RECORDS PROVIDED:
● ● ● ● ● ● ●

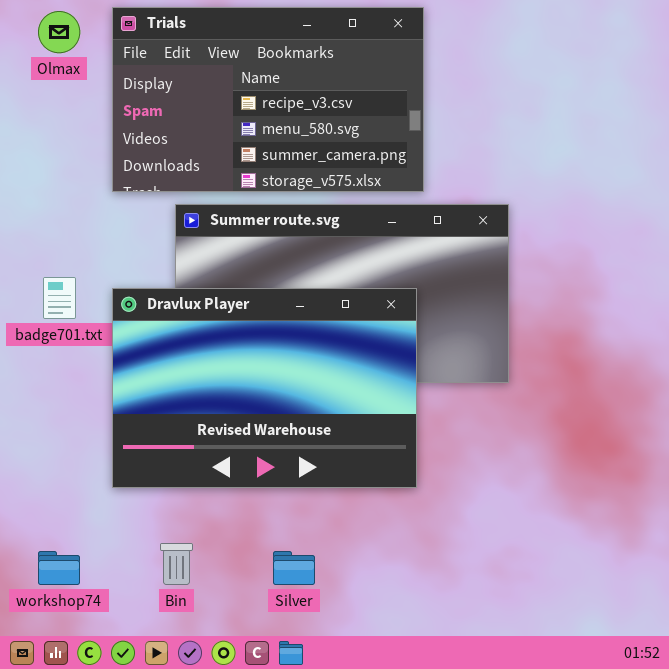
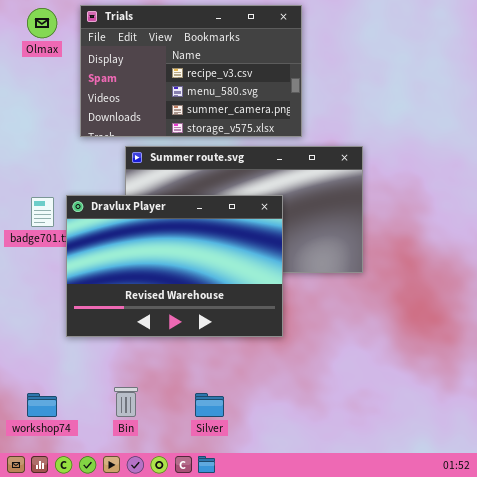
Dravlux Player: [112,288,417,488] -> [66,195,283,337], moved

● ● ● ● ● ● ●

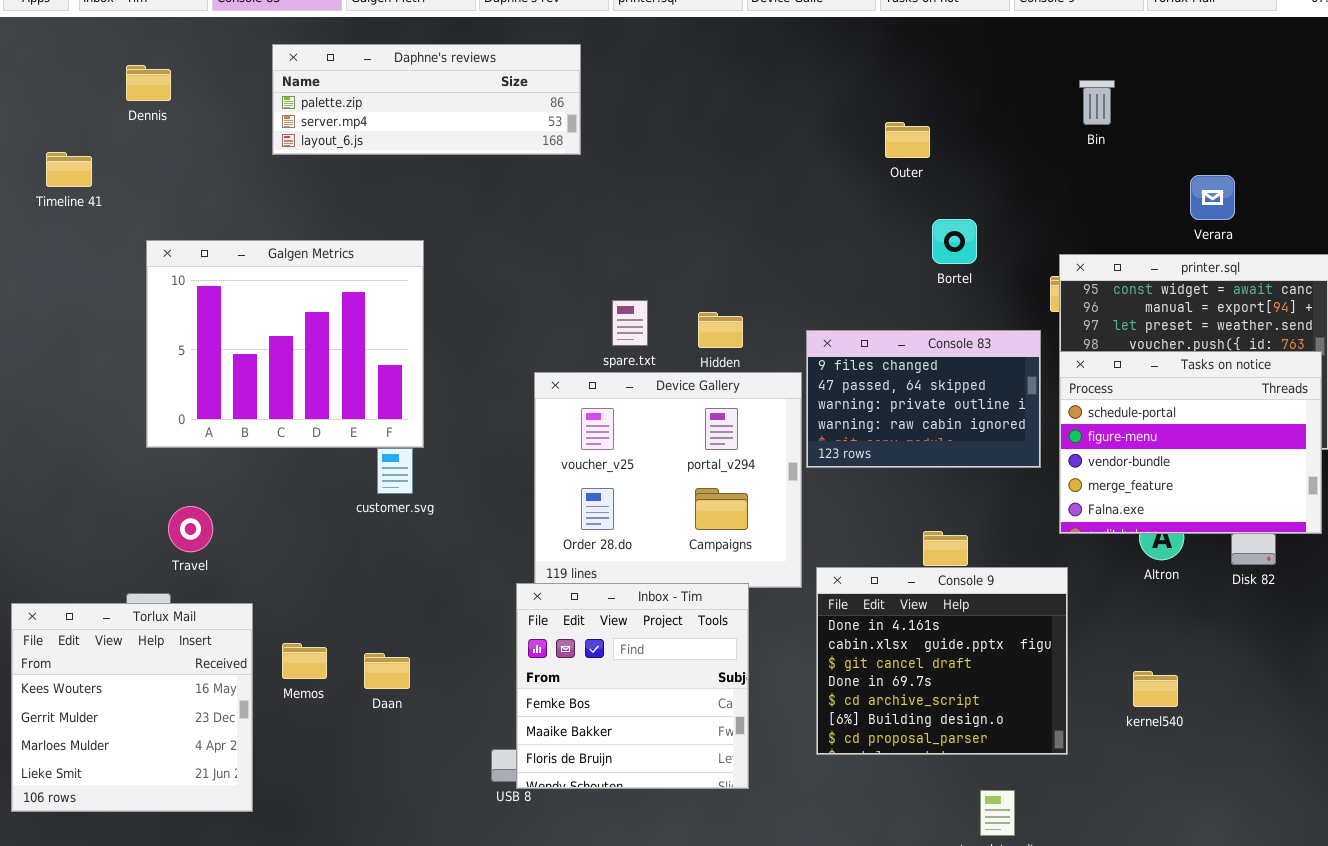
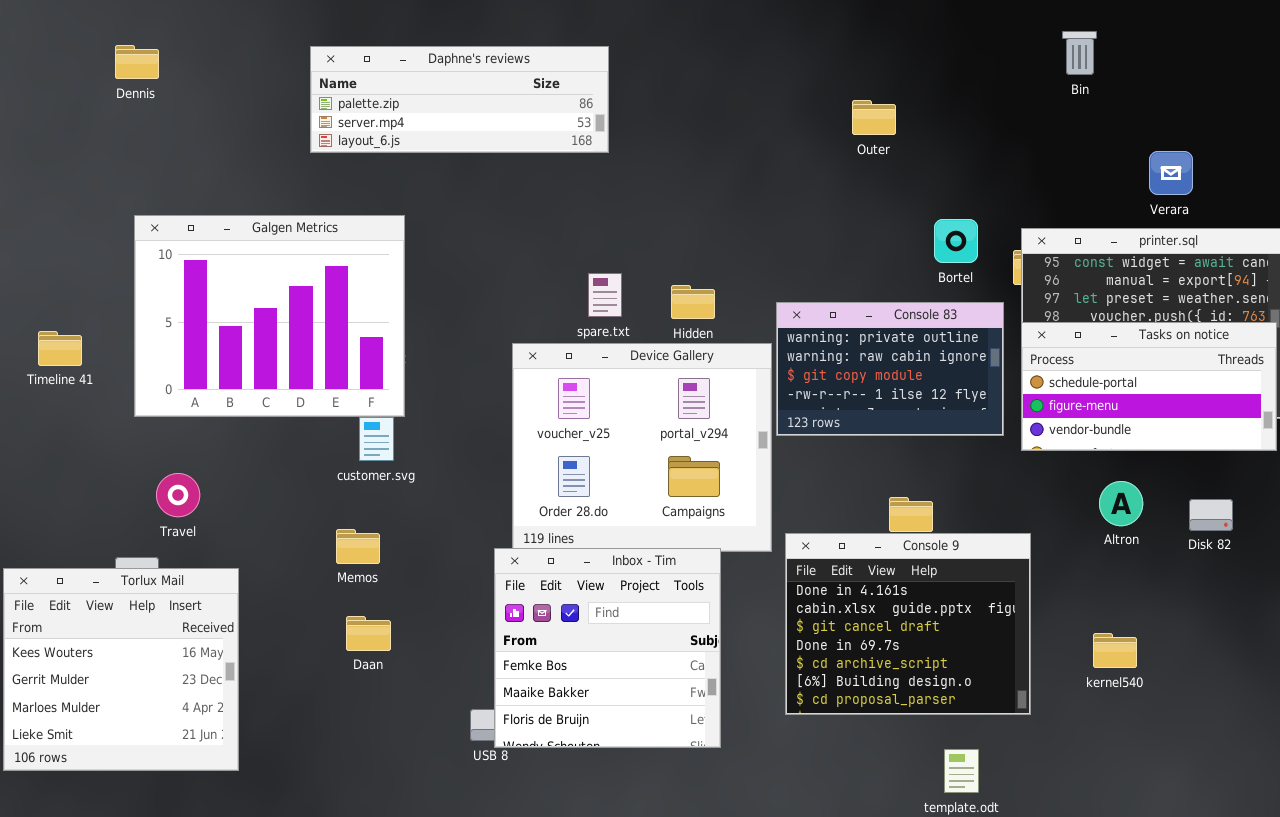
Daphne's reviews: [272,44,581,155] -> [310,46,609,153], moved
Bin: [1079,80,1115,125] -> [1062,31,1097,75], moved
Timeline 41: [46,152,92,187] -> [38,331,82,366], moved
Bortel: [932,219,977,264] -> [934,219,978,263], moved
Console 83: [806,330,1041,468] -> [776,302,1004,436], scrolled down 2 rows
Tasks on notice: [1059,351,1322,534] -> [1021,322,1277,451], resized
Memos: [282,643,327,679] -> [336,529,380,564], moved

● ● ● ● ● ● ●

WHAT IS EXPECTED:
The required answer is the exact run of lines above starting at the line with "Tasks on notice: [1059,351,1322,534]" and ending at the line with "Memos: [282,643,327,679] ->", with both ends present.

ANSWER TO THE PROBLEM:
Tasks on notice: [1059,351,1322,534] -> [1021,322,1277,451], resized
Memos: [282,643,327,679] -> [336,529,380,564], moved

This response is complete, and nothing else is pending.